* _Exercise goal_
Only the pictures are to be omitted; everything else in the listing must be reproduced exactly.

* _Information supplied_
■ ■ ■
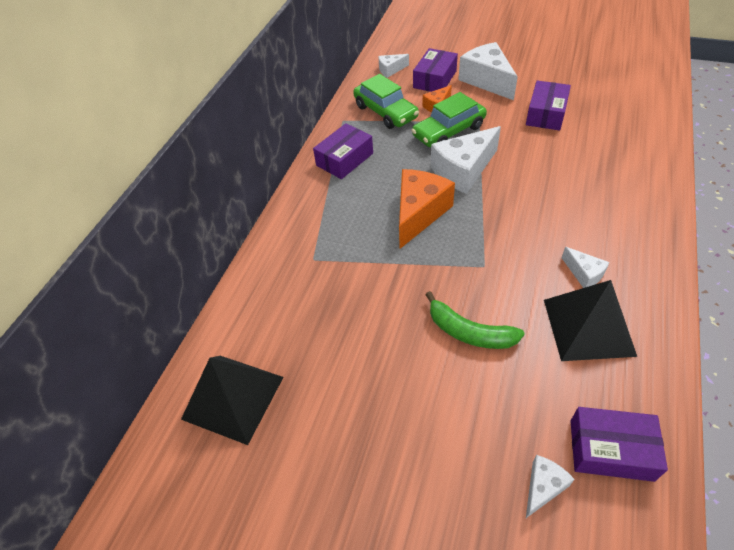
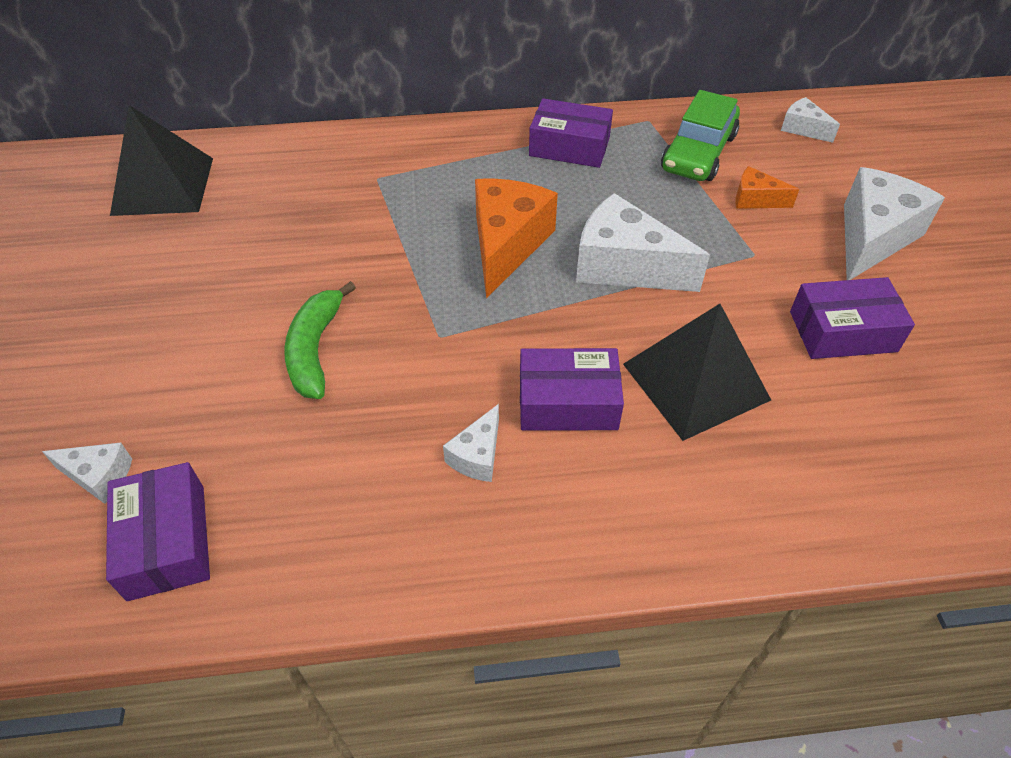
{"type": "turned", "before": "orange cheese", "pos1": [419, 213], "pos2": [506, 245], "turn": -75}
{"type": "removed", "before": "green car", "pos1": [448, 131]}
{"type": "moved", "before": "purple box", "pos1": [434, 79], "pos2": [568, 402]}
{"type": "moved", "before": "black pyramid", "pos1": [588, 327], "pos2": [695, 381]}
■ ■ ■
* _Solution for this problem_
{"type": "turned", "before": "orange cheese", "pos1": [419, 213], "pos2": [506, 245], "turn": -75}
{"type": "removed", "before": "green car", "pos1": [448, 131]}
{"type": "moved", "before": "purple box", "pos1": [434, 79], "pos2": [568, 402]}
{"type": "moved", "before": "black pyramid", "pos1": [588, 327], "pos2": [695, 381]}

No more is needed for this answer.